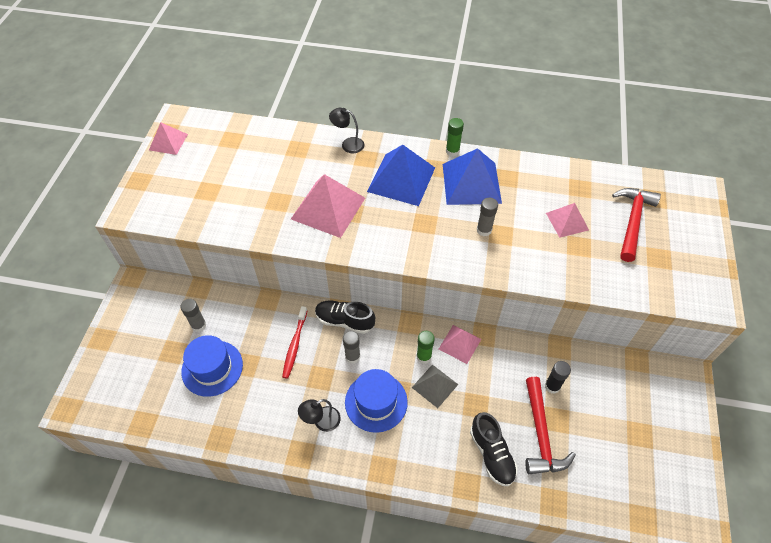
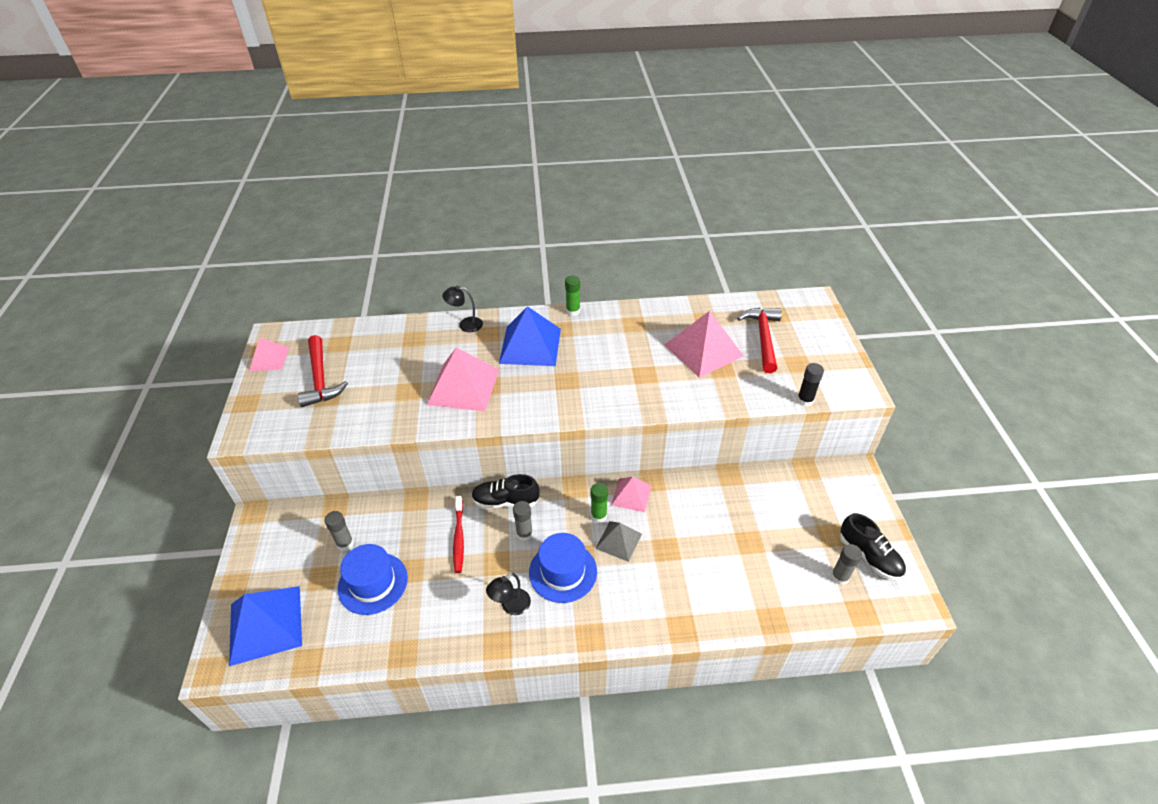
camera: 15 degrees left, 10 degrees down
(471, 183) = (601, 335): blue pyramid -> blue pyramid (265, 624)
(484, 230) = (627, 374): grey glue stick -> grey glue stick (839, 577)
(491, 454) = (697, 591): black shoe -> black shoe (869, 556)
(541, 434) = (738, 559): red hammer -> red hammer (320, 379)
(552, 386) = (734, 512): black glue stick -> black glue stick (805, 400)
(567, 221) = (703, 350): pink pyramid -> pink pyramid, size x1.75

[About this task] Within the listing above, filter for lines holding the string "pyramid" and copy each one.

[Output for this task]
(471, 183) = (601, 335): blue pyramid -> blue pyramid (265, 624)
(567, 221) = (703, 350): pink pyramid -> pink pyramid, size x1.75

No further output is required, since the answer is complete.